(Dataset entries):

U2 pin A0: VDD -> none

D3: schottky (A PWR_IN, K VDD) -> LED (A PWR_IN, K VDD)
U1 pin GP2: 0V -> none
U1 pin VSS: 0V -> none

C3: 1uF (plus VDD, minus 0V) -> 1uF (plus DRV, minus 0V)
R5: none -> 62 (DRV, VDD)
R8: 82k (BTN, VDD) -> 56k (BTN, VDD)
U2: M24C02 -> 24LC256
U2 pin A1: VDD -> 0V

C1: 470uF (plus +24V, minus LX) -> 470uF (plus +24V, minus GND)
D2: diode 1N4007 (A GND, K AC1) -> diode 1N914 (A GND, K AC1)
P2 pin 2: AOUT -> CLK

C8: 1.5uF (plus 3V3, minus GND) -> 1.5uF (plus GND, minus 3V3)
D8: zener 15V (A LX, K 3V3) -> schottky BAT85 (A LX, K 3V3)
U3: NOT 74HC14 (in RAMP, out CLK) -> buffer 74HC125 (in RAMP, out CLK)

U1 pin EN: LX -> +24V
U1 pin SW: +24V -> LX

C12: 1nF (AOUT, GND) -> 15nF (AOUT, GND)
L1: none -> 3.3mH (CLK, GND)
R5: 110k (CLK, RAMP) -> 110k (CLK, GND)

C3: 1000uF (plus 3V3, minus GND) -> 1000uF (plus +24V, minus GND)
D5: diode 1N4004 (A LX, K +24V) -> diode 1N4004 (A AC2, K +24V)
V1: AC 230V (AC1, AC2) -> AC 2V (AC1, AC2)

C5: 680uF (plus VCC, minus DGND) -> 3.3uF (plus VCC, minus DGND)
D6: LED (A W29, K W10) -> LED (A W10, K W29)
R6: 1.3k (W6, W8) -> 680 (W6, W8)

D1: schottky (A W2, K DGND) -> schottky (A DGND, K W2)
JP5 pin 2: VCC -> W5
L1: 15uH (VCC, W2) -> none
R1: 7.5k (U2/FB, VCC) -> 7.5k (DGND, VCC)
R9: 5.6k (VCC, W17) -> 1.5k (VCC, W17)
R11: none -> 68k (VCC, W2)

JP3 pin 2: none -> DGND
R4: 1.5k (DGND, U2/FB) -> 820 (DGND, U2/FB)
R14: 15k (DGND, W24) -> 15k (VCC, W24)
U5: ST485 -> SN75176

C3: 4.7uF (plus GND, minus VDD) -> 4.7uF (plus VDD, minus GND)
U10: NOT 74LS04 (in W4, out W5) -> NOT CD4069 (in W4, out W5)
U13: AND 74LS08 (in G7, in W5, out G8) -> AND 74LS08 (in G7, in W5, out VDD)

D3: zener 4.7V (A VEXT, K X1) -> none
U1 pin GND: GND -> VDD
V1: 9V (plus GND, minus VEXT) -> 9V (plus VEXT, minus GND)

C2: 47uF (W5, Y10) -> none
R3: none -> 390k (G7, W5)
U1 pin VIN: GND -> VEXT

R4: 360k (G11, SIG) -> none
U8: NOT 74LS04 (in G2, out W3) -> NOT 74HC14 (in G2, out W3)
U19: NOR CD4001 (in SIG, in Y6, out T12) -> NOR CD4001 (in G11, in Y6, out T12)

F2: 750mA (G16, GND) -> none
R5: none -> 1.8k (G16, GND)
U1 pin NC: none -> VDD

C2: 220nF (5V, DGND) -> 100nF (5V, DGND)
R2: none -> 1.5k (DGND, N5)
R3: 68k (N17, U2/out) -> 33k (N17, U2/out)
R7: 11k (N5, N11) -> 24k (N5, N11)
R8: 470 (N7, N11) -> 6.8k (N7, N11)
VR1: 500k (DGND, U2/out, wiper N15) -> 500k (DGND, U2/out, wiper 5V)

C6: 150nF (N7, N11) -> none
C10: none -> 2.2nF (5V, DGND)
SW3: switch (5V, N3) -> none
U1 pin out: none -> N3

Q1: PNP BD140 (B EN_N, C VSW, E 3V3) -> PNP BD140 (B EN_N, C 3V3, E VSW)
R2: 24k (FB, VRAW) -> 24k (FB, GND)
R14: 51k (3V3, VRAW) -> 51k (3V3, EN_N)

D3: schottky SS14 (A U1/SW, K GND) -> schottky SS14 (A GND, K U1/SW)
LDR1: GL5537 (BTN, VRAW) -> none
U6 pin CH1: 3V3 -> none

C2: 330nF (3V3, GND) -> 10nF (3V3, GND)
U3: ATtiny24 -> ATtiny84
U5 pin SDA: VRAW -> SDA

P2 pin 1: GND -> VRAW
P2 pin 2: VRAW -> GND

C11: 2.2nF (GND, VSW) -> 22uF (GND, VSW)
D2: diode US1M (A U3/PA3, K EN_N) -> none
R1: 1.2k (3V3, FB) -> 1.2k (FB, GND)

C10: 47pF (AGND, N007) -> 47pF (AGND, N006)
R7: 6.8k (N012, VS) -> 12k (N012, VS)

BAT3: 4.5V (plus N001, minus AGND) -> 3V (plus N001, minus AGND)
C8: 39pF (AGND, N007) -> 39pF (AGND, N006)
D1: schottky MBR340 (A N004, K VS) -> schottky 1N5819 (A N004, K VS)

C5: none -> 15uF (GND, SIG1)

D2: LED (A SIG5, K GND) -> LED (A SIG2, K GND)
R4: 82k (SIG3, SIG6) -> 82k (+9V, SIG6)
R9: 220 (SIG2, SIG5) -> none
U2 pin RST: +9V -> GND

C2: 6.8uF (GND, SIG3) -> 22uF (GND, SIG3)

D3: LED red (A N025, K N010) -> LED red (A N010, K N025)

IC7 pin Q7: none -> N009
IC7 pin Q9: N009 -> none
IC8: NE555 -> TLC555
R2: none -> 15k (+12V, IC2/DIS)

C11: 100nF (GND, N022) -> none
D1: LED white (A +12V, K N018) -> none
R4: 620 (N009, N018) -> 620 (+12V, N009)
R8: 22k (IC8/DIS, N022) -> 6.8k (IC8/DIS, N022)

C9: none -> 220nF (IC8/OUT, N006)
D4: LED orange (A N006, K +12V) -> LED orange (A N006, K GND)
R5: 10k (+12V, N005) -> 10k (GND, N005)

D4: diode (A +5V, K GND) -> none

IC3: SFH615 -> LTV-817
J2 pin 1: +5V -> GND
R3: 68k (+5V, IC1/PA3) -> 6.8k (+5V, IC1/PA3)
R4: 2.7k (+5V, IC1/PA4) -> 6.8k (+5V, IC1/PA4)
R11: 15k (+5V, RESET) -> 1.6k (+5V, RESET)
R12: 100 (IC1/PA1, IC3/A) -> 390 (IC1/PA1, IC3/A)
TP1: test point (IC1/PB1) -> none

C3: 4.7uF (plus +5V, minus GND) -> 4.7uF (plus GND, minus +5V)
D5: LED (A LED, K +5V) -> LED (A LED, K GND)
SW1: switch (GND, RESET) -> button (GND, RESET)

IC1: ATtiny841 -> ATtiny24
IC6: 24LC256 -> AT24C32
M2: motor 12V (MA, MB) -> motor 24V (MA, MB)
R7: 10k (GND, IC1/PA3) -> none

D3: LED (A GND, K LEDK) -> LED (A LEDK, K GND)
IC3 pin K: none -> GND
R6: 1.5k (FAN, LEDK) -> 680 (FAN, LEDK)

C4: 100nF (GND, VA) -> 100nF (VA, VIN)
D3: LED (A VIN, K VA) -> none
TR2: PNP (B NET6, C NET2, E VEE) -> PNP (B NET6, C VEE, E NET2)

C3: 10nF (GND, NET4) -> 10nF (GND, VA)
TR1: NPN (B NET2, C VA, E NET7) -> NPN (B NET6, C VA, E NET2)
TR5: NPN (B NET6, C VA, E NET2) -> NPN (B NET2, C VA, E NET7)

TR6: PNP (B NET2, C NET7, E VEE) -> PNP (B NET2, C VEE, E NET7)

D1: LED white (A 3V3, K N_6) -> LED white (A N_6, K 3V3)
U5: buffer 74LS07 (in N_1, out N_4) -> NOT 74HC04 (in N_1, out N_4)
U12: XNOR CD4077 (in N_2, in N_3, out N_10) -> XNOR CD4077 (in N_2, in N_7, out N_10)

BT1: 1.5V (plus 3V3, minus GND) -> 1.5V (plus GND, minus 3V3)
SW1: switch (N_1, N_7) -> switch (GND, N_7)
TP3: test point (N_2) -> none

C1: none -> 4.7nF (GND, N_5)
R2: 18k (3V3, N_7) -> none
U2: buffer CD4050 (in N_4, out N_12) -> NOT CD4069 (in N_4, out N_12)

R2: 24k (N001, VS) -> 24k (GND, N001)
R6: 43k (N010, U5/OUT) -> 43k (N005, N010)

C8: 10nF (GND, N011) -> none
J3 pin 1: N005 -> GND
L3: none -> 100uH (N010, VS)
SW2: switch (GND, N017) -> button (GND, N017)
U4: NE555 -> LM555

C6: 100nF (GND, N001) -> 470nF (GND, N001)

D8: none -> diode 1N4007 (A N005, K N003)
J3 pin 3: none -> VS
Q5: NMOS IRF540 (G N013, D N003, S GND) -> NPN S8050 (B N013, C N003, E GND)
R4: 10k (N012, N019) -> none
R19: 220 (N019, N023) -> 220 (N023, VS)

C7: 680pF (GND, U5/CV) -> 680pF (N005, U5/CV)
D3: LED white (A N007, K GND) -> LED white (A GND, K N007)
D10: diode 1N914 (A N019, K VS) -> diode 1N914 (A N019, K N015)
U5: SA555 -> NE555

(Your assignment):
In the listing above, find the line holding "P2 pin 2: AOUT -> CLK" and the line holding "U8: NOT 74LS04", then output those two lines and every line between them exactly.

(Solved exercise):
P2 pin 2: AOUT -> CLK

C8: 1.5uF (plus 3V3, minus GND) -> 1.5uF (plus GND, minus 3V3)
D8: zener 15V (A LX, K 3V3) -> schottky BAT85 (A LX, K 3V3)
U3: NOT 74HC14 (in RAMP, out CLK) -> buffer 74HC125 (in RAMP, out CLK)

U1 pin EN: LX -> +24V
U1 pin SW: +24V -> LX

C12: 1nF (AOUT, GND) -> 15nF (AOUT, GND)
L1: none -> 3.3mH (CLK, GND)
R5: 110k (CLK, RAMP) -> 110k (CLK, GND)

C3: 1000uF (plus 3V3, minus GND) -> 1000uF (plus +24V, minus GND)
D5: diode 1N4004 (A LX, K +24V) -> diode 1N4004 (A AC2, K +24V)
V1: AC 230V (AC1, AC2) -> AC 2V (AC1, AC2)

C5: 680uF (plus VCC, minus DGND) -> 3.3uF (plus VCC, minus DGND)
D6: LED (A W29, K W10) -> LED (A W10, K W29)
R6: 1.3k (W6, W8) -> 680 (W6, W8)

D1: schottky (A W2, K DGND) -> schottky (A DGND, K W2)
JP5 pin 2: VCC -> W5
L1: 15uH (VCC, W2) -> none
R1: 7.5k (U2/FB, VCC) -> 7.5k (DGND, VCC)
R9: 5.6k (VCC, W17) -> 1.5k (VCC, W17)
R11: none -> 68k (VCC, W2)

JP3 pin 2: none -> DGND
R4: 1.5k (DGND, U2/FB) -> 820 (DGND, U2/FB)
R14: 15k (DGND, W24) -> 15k (VCC, W24)
U5: ST485 -> SN75176

C3: 4.7uF (plus GND, minus VDD) -> 4.7uF (plus VDD, minus GND)
U10: NOT 74LS04 (in W4, out W5) -> NOT CD4069 (in W4, out W5)
U13: AND 74LS08 (in G7, in W5, out G8) -> AND 74LS08 (in G7, in W5, out VDD)

D3: zener 4.7V (A VEXT, K X1) -> none
U1 pin GND: GND -> VDD
V1: 9V (plus GND, minus VEXT) -> 9V (plus VEXT, minus GND)

C2: 47uF (W5, Y10) -> none
R3: none -> 390k (G7, W5)
U1 pin VIN: GND -> VEXT

R4: 360k (G11, SIG) -> none
U8: NOT 74LS04 (in G2, out W3) -> NOT 74HC14 (in G2, out W3)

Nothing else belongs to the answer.